=== WHAT YOU HAVE TO DO ===
What is the number of lines in the entries that contain the word "toothbrush"? Answer with that figure alone.

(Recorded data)
#####

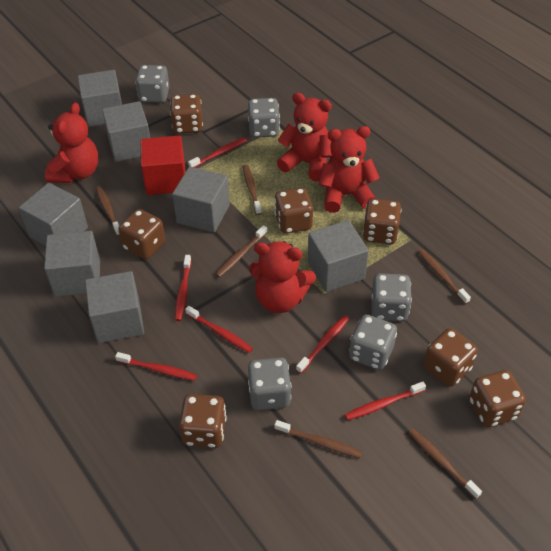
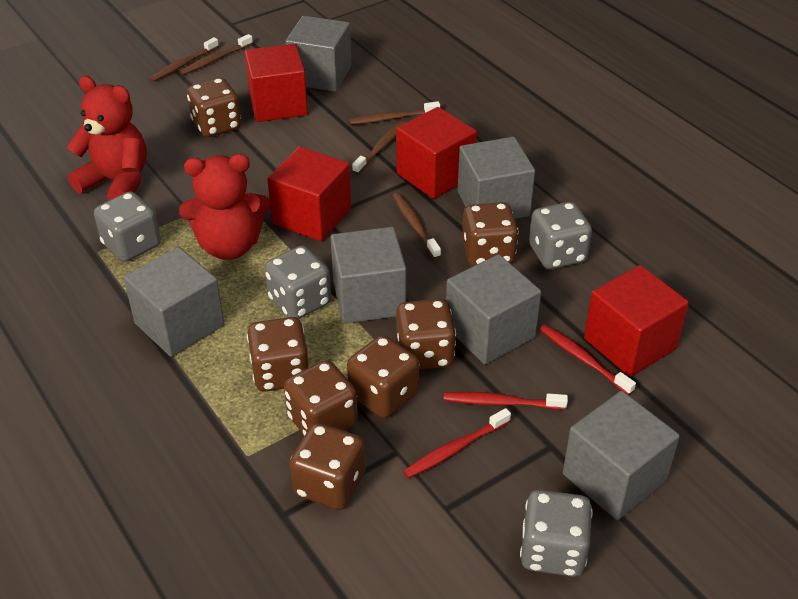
brown toothbrush: 6 -> 5
grey cube: 7 -> 6
grey dice: 5 -> 4
red cube: 1 -> 4
red teddy bear: 4 -> 2
red toothbrush: 6 -> 3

#####

=== RESULT FOR THIS EXERCISE ===
2